→ Directions for this task: In the data below, count every line that holds the string "DGND" and reply with the number alone.

→ Stored items from a collection:
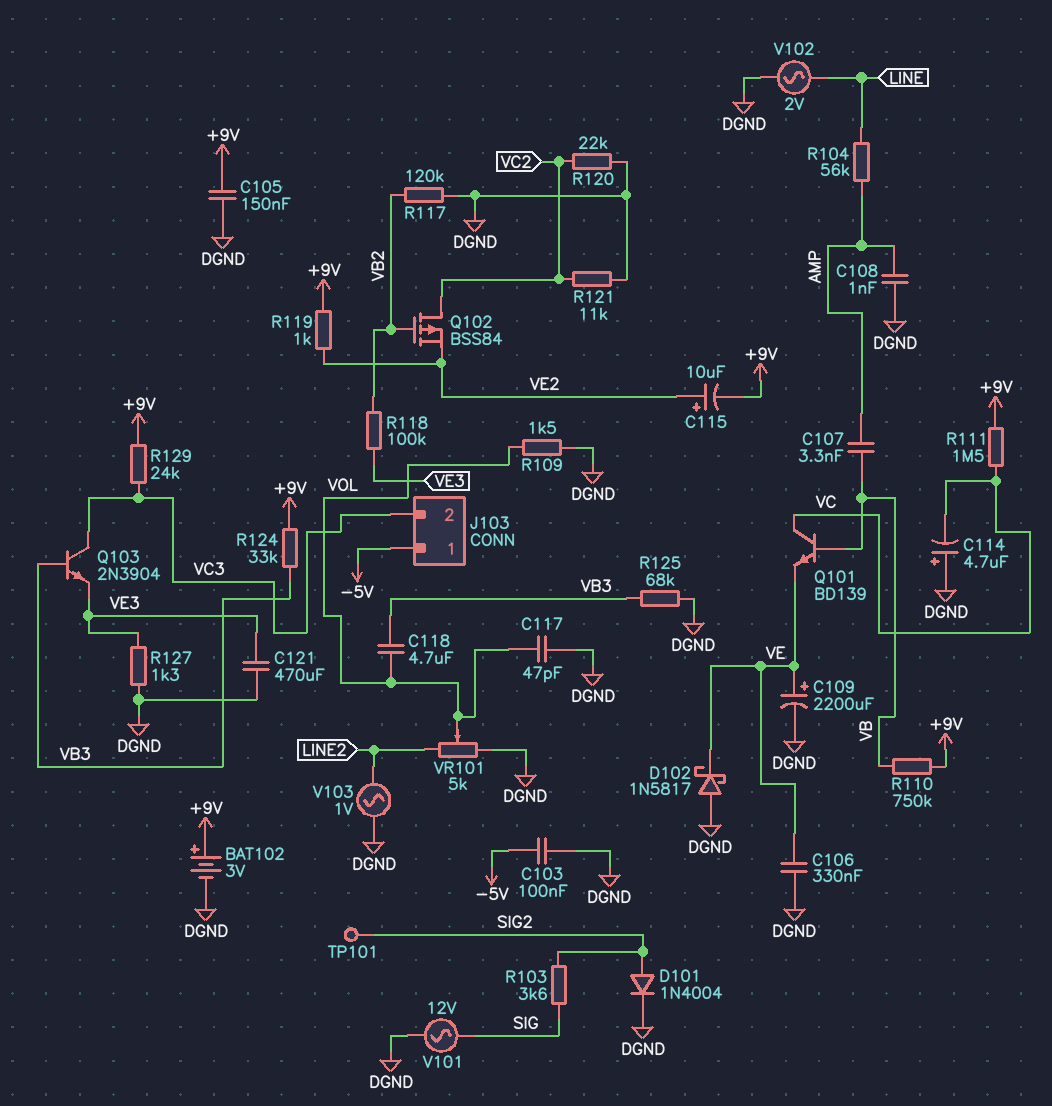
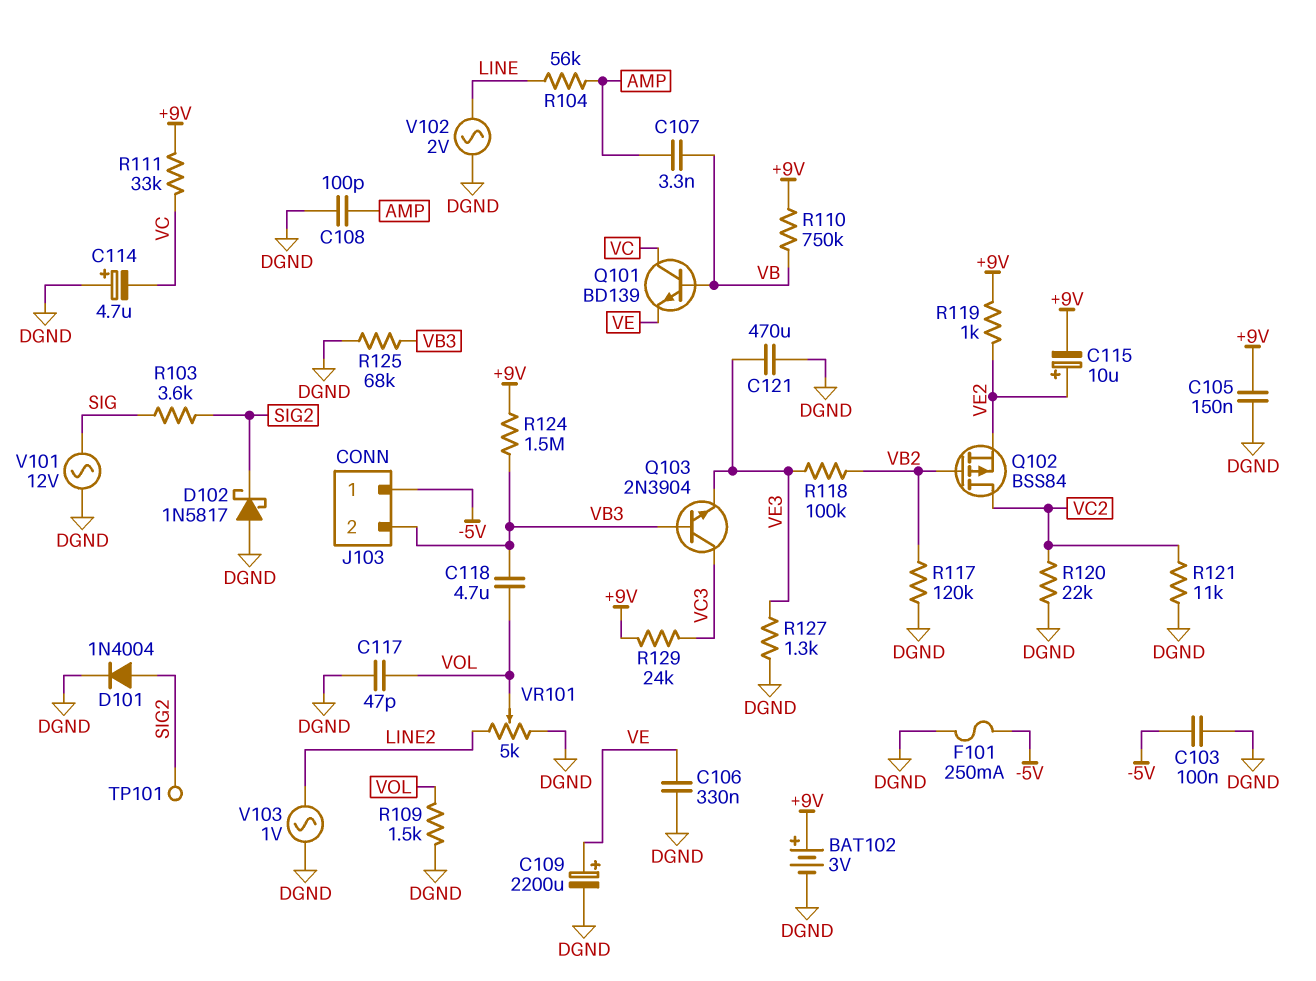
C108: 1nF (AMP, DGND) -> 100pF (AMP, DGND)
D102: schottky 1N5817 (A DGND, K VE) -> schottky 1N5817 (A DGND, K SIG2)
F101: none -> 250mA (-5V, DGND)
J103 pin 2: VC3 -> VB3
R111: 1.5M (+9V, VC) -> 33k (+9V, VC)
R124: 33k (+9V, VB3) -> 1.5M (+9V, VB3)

→ Solved problem: 3